#### Task details:
Could you return the full listing, every line exactly as given?

#### Records:
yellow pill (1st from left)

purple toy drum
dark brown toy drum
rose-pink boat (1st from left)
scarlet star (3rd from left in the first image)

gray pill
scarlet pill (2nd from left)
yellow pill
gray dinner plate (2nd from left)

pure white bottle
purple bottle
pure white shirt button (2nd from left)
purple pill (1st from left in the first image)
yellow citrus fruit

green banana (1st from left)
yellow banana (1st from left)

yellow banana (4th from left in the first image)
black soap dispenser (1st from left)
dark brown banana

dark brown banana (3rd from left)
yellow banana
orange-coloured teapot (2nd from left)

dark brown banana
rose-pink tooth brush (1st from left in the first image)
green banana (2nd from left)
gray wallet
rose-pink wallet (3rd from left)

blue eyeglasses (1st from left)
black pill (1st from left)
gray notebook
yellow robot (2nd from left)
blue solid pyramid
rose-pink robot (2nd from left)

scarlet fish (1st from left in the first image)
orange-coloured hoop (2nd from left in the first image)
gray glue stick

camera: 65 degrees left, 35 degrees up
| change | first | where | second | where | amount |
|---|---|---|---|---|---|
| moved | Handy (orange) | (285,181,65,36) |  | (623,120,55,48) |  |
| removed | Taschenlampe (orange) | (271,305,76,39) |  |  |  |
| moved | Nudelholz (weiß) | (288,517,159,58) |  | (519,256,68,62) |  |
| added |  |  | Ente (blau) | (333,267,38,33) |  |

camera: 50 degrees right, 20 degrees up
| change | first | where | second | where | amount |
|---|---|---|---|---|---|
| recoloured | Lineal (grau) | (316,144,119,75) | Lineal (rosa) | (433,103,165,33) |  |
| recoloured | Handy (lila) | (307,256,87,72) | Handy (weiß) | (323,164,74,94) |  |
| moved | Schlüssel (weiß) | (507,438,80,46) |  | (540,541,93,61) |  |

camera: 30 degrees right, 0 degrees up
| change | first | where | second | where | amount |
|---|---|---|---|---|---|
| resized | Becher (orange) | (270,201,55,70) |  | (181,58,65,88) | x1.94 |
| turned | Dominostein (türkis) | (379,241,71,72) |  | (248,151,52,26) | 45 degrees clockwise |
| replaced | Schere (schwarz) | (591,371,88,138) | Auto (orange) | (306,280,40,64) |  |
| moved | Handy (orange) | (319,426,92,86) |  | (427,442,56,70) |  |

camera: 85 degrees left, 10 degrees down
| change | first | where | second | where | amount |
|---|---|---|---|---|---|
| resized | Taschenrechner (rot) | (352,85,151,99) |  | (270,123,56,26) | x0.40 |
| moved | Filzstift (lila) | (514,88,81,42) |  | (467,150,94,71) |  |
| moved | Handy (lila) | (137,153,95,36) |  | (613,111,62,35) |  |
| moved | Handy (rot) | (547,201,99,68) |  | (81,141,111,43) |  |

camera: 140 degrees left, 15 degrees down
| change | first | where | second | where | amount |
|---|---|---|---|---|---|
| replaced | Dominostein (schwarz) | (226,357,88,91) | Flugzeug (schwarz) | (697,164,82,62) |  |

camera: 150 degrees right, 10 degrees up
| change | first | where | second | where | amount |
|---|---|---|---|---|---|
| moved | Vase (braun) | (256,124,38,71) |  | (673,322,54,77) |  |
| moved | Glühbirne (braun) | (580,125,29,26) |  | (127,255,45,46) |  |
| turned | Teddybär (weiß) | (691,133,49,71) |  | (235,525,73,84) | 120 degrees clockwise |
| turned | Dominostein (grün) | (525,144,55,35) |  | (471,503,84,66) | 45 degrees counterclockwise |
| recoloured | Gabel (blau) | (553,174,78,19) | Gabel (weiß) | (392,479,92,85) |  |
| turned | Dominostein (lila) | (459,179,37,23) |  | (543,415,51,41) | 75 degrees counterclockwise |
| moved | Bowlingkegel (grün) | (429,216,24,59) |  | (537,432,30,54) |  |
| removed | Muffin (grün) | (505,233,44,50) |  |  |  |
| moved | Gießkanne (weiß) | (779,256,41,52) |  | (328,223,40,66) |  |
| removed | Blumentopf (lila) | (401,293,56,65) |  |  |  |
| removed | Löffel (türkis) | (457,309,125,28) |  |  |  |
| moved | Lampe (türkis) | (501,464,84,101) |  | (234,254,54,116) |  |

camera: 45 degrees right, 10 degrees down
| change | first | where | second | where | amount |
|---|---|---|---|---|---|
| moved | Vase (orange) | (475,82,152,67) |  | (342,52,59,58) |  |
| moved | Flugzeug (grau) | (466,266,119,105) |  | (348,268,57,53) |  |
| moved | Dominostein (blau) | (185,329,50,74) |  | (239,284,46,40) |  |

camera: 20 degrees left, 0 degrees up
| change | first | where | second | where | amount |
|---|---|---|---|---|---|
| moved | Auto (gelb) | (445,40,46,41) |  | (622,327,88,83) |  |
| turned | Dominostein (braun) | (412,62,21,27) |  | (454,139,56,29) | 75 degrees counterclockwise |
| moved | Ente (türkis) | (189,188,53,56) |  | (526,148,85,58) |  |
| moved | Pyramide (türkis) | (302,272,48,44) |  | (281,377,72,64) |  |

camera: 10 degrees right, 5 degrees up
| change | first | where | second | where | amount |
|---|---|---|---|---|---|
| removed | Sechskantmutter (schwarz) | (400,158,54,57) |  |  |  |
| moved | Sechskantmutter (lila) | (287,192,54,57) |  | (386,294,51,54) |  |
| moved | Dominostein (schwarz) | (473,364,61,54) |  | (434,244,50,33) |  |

#### Response to the task:
yellow pill (1st from left)

purple toy drum
dark brown toy drum
rose-pink boat (1st from left)
scarlet star (3rd from left in the first image)

gray pill
scarlet pill (2nd from left)
yellow pill
gray dinner plate (2nd from left)

pure white bottle
purple bottle
pure white shirt button (2nd from left)
purple pill (1st from left in the first image)
yellow citrus fruit

green banana (1st from left)
yellow banana (1st from left)

yellow banana (4th from left in the first image)
black soap dispenser (1st from left)
dark brown banana

dark brown banana (3rd from left)
yellow banana
orange-coloured teapot (2nd from left)

dark brown banana
rose-pink tooth brush (1st from left in the first image)
green banana (2nd from left)
gray wallet
rose-pink wallet (3rd from left)

blue eyeglasses (1st from left)
black pill (1st from left)
gray notebook
yellow robot (2nd from left)
blue solid pyramid
rose-pink robot (2nd from left)

scarlet fish (1st from left in the first image)
orange-coloured hoop (2nd from left in the first image)
gray glue stick

camera: 65 degrees left, 35 degrees up
| change | first | where | second | where | amount |
|---|---|---|---|---|---|
| moved | Handy (orange) | (285,181,65,36) |  | (623,120,55,48) |  |
| removed | Taschenlampe (orange) | (271,305,76,39) |  |  |  |
| moved | Nudelholz (weiß) | (288,517,159,58) |  | (519,256,68,62) |  |
| added |  |  | Ente (blau) | (333,267,38,33) |  |

camera: 50 degrees right, 20 degrees up
| change | first | where | second | where | amount |
|---|---|---|---|---|---|
| recoloured | Lineal (grau) | (316,144,119,75) | Lineal (rosa) | (433,103,165,33) |  |
| recoloured | Handy (lila) | (307,256,87,72) | Handy (weiß) | (323,164,74,94) |  |
| moved | Schlüssel (weiß) | (507,438,80,46) |  | (540,541,93,61) |  |

camera: 30 degrees right, 0 degrees up
| change | first | where | second | where | amount |
|---|---|---|---|---|---|
| resized | Becher (orange) | (270,201,55,70) |  | (181,58,65,88) | x1.94 |
| turned | Dominostein (türkis) | (379,241,71,72) |  | (248,151,52,26) | 45 degrees clockwise |
| replaced | Schere (schwarz) | (591,371,88,138) | Auto (orange) | (306,280,40,64) |  |
| moved | Handy (orange) | (319,426,92,86) |  | (427,442,56,70) |  |

camera: 85 degrees left, 10 degrees down
| change | first | where | second | where | amount |
|---|---|---|---|---|---|
| resized | Taschenrechner (rot) | (352,85,151,99) |  | (270,123,56,26) | x0.40 |
| moved | Filzstift (lila) | (514,88,81,42) |  | (467,150,94,71) |  |
| moved | Handy (lila) | (137,153,95,36) |  | (613,111,62,35) |  |
| moved | Handy (rot) | (547,201,99,68) |  | (81,141,111,43) |  |

camera: 140 degrees left, 15 degrees down
| change | first | where | second | where | amount |
|---|---|---|---|---|---|
| replaced | Dominostein (schwarz) | (226,357,88,91) | Flugzeug (schwarz) | (697,164,82,62) |  |

camera: 150 degrees right, 10 degrees up
| change | first | where | second | where | amount |
|---|---|---|---|---|---|
| moved | Vase (braun) | (256,124,38,71) |  | (673,322,54,77) |  |
| moved | Glühbirne (braun) | (580,125,29,26) |  | (127,255,45,46) |  |
| turned | Teddybär (weiß) | (691,133,49,71) |  | (235,525,73,84) | 120 degrees clockwise |
| turned | Dominostein (grün) | (525,144,55,35) |  | (471,503,84,66) | 45 degrees counterclockwise |
| recoloured | Gabel (blau) | (553,174,78,19) | Gabel (weiß) | (392,479,92,85) |  |
| turned | Dominostein (lila) | (459,179,37,23) |  | (543,415,51,41) | 75 degrees counterclockwise |
| moved | Bowlingkegel (grün) | (429,216,24,59) |  | (537,432,30,54) |  |
| removed | Muffin (grün) | (505,233,44,50) |  |  |  |
| moved | Gießkanne (weiß) | (779,256,41,52) |  | (328,223,40,66) |  |
| removed | Blumentopf (lila) | (401,293,56,65) |  |  |  |
| removed | Löffel (türkis) | (457,309,125,28) |  |  |  |
| moved | Lampe (türkis) | (501,464,84,101) |  | (234,254,54,116) |  |

camera: 45 degrees right, 10 degrees down
| change | first | where | second | where | amount |
|---|---|---|---|---|---|
| moved | Vase (orange) | (475,82,152,67) |  | (342,52,59,58) |  |
| moved | Flugzeug (grau) | (466,266,119,105) |  | (348,268,57,53) |  |
| moved | Dominostein (blau) | (185,329,50,74) |  | (239,284,46,40) |  |

camera: 20 degrees left, 0 degrees up
| change | first | where | second | where | amount |
|---|---|---|---|---|---|
| moved | Auto (gelb) | (445,40,46,41) |  | (622,327,88,83) |  |
| turned | Dominostein (braun) | (412,62,21,27) |  | (454,139,56,29) | 75 degrees counterclockwise |
| moved | Ente (türkis) | (189,188,53,56) |  | (526,148,85,58) |  |
| moved | Pyramide (türkis) | (302,272,48,44) |  | (281,377,72,64) |  |

camera: 10 degrees right, 5 degrees up
| change | first | where | second | where | amount |
|---|---|---|---|---|---|
| removed | Sechskantmutter (schwarz) | (400,158,54,57) |  |  |  |
| moved | Sechskantmutter (lila) | (287,192,54,57) |  | (386,294,51,54) |  |
| moved | Dominostein (schwarz) | (473,364,61,54) |  | (434,244,50,33) |  |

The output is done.